### Data for review:
*****

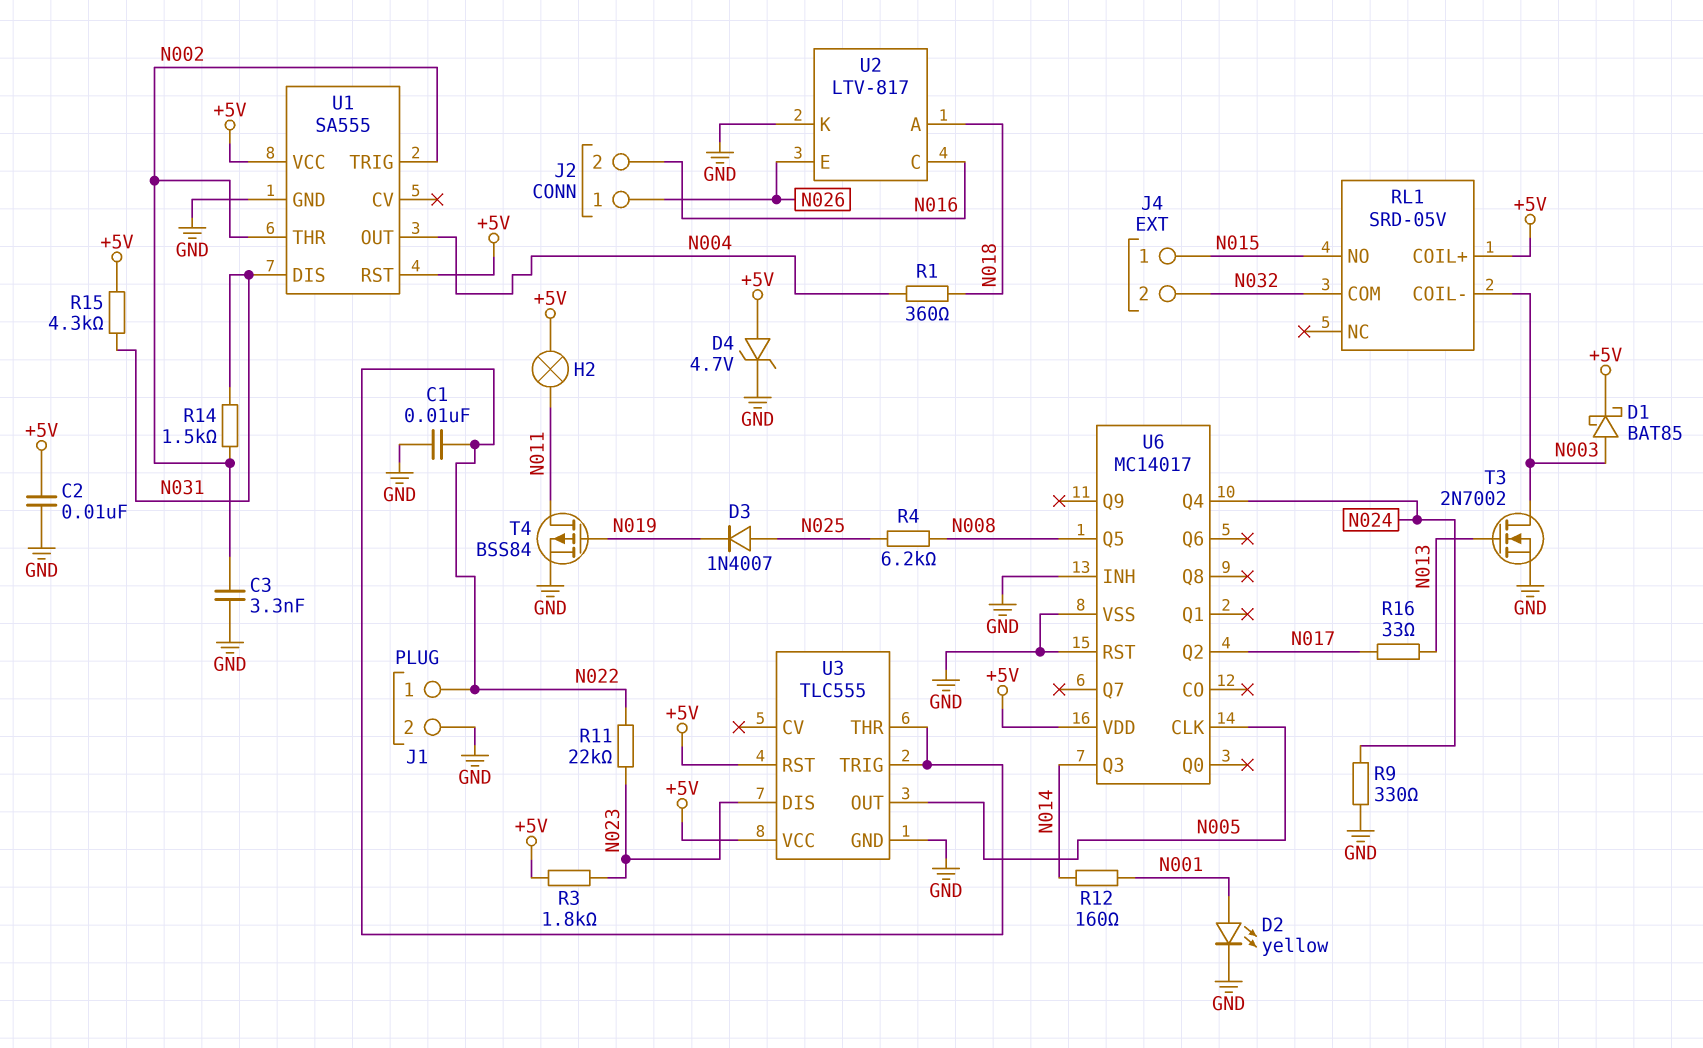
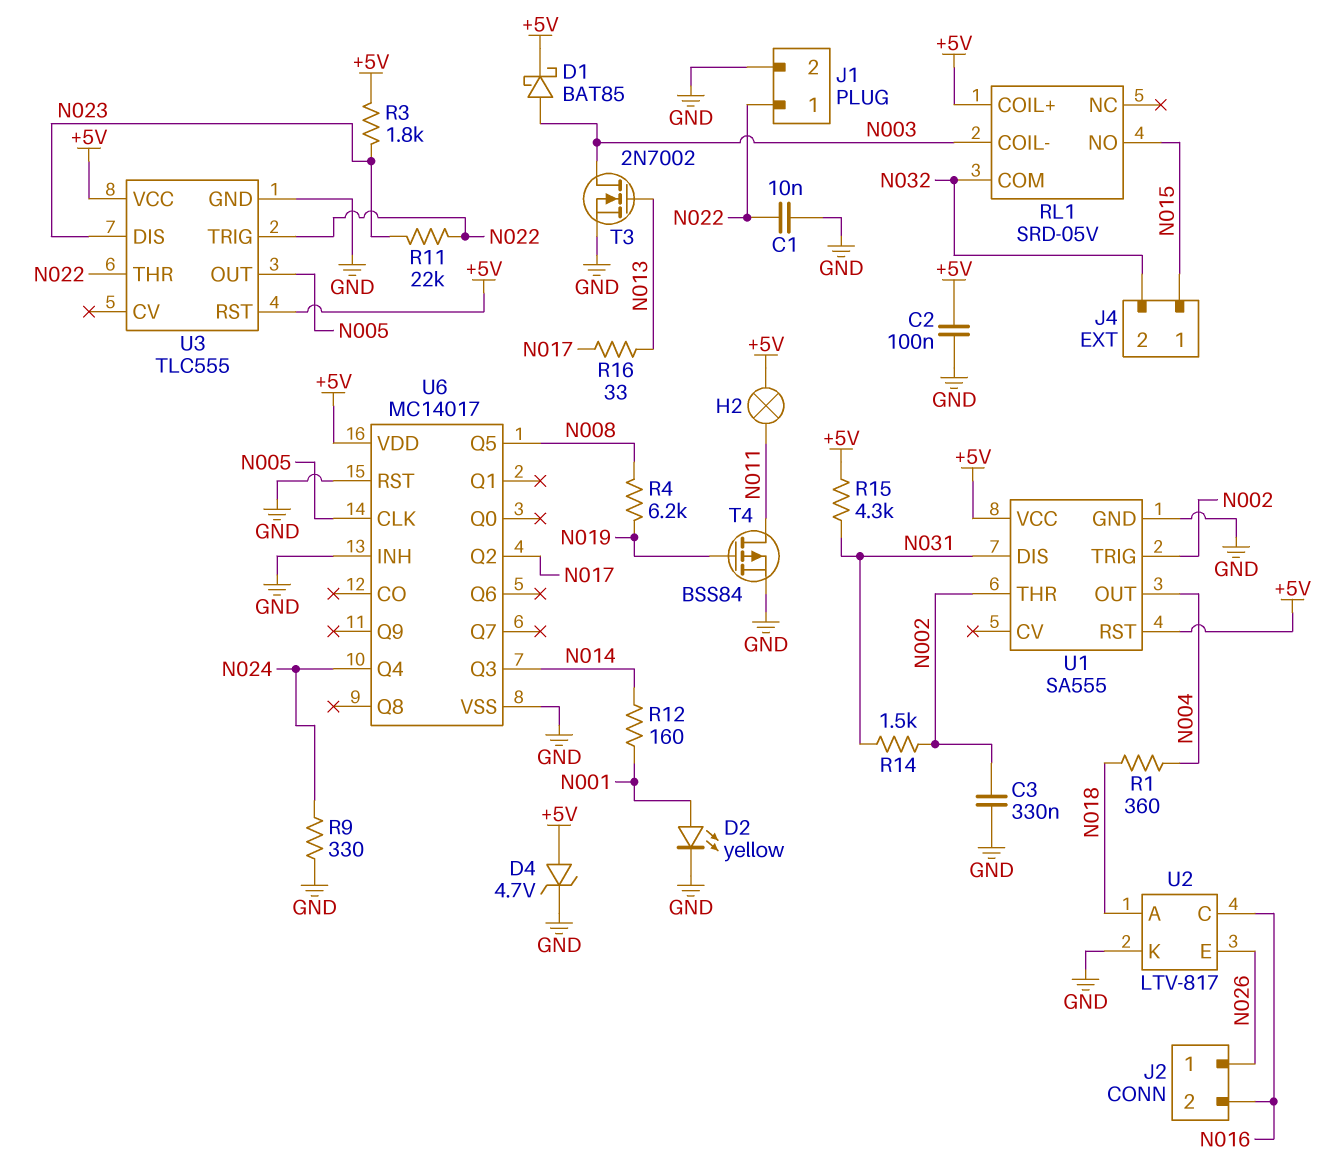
C2: 10nF (+5V, GND) -> 100nF (+5V, GND)
C3: 3.3nF (GND, N002) -> 330nF (GND, N002)
D3: diode 1N4007 (A N025, K N019) -> none
R4: 6.2k (N008, N025) -> 6.2k (N008, N019)

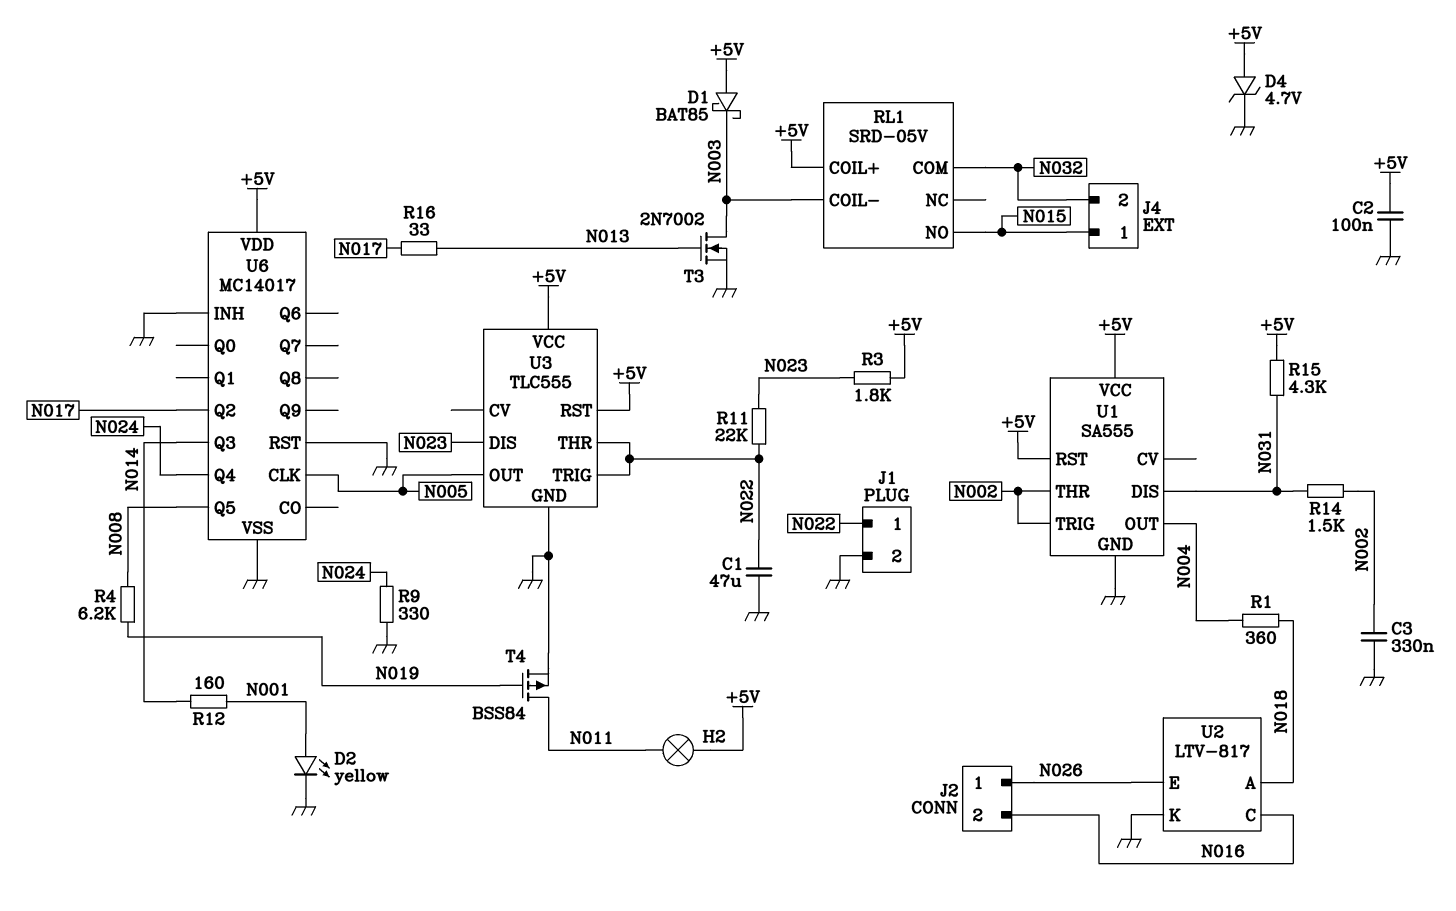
C1: 10nF (GND, N022) -> 47uF (GND, N022)
D1: schottky BAT85 (A N003, K +5V) -> schottky BAT85 (A +5V, K N003)

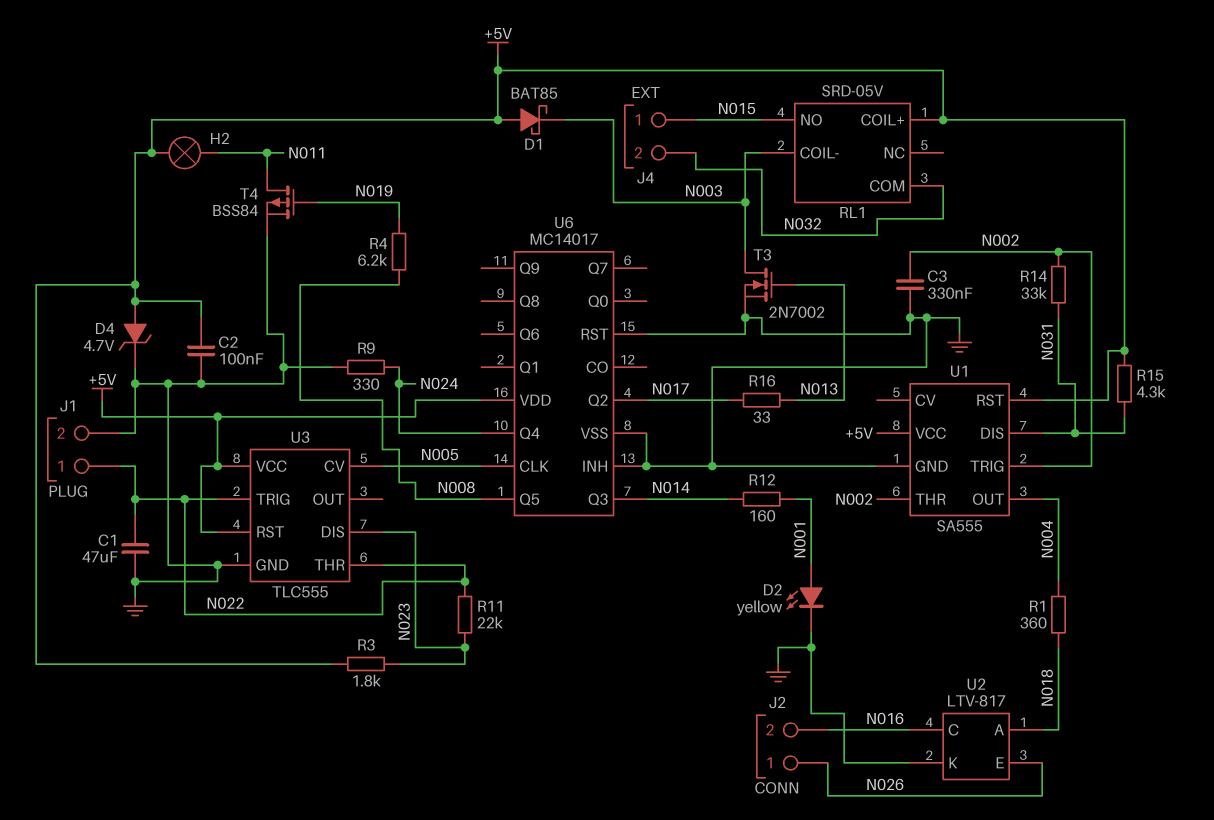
R14: 1.5k (N002, N031) -> 33k (N002, N031)
U3 pin CV: none -> N005
U3 pin OUT: N005 -> none

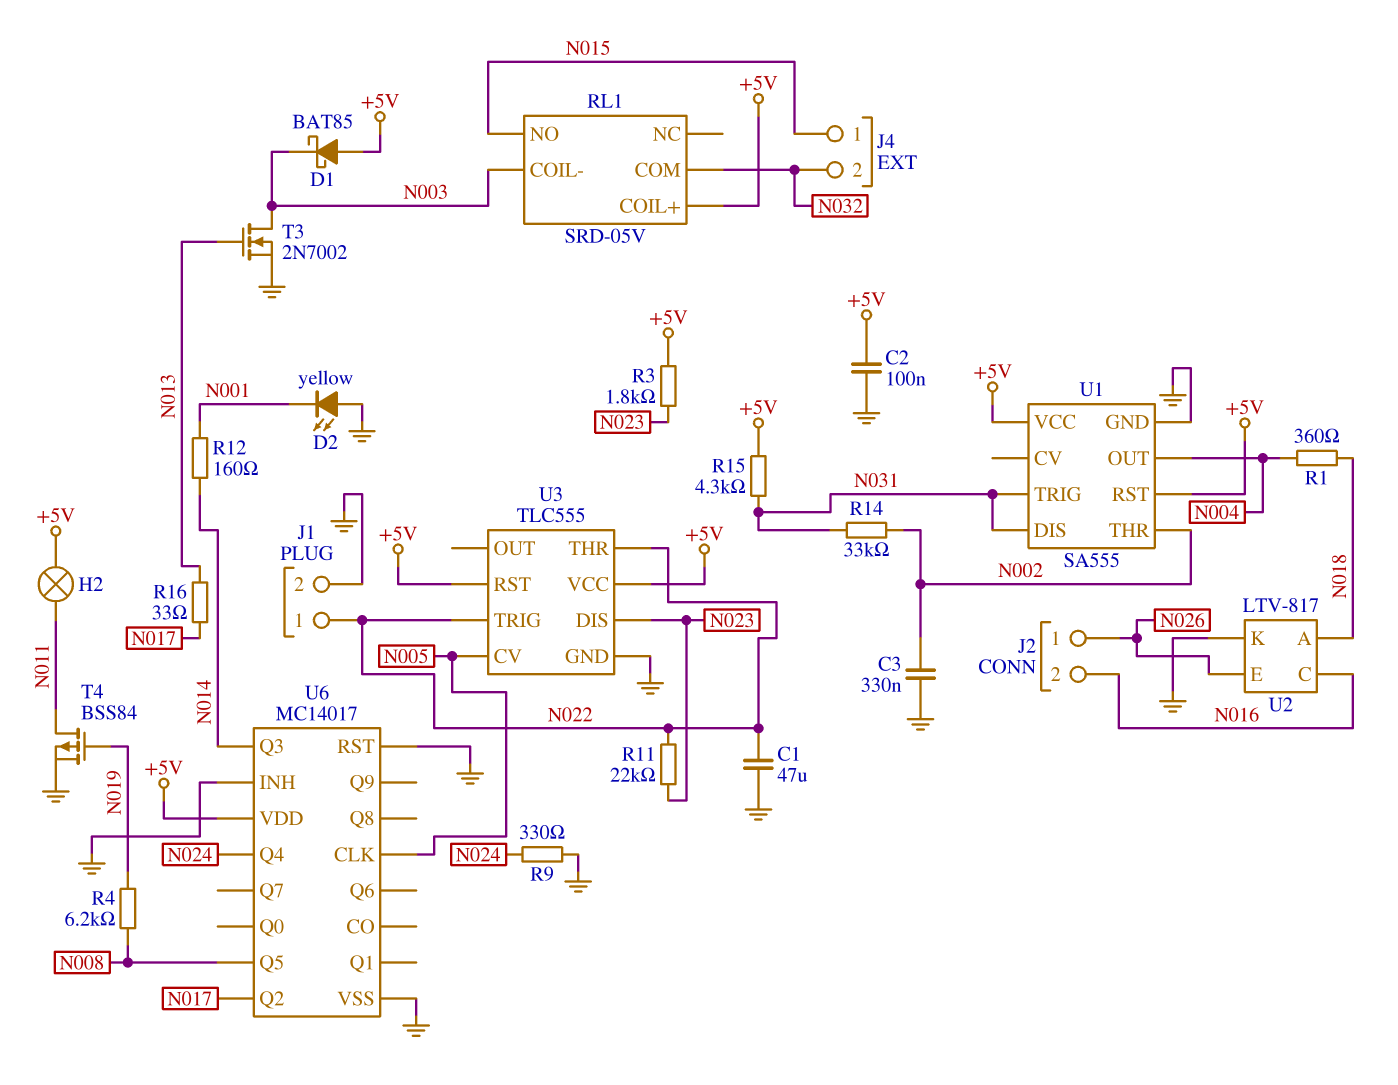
D2: LED yellow (A N001, K GND) -> LED yellow (A GND, K N001)
D4: zener 4.7V (A +5V, K GND) -> none
U1 pin TRIG: N002 -> N031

*****

### Task:
Reproduce the whole listing word for word, setting aside any pictures.

### Exercise response:
C2: 10nF (+5V, GND) -> 100nF (+5V, GND)
C3: 3.3nF (GND, N002) -> 330nF (GND, N002)
D3: diode 1N4007 (A N025, K N019) -> none
R4: 6.2k (N008, N025) -> 6.2k (N008, N019)

C1: 10nF (GND, N022) -> 47uF (GND, N022)
D1: schottky BAT85 (A N003, K +5V) -> schottky BAT85 (A +5V, K N003)

R14: 1.5k (N002, N031) -> 33k (N002, N031)
U3 pin CV: none -> N005
U3 pin OUT: N005 -> none

D2: LED yellow (A N001, K GND) -> LED yellow (A GND, K N001)
D4: zener 4.7V (A +5V, K GND) -> none
U1 pin TRIG: N002 -> N031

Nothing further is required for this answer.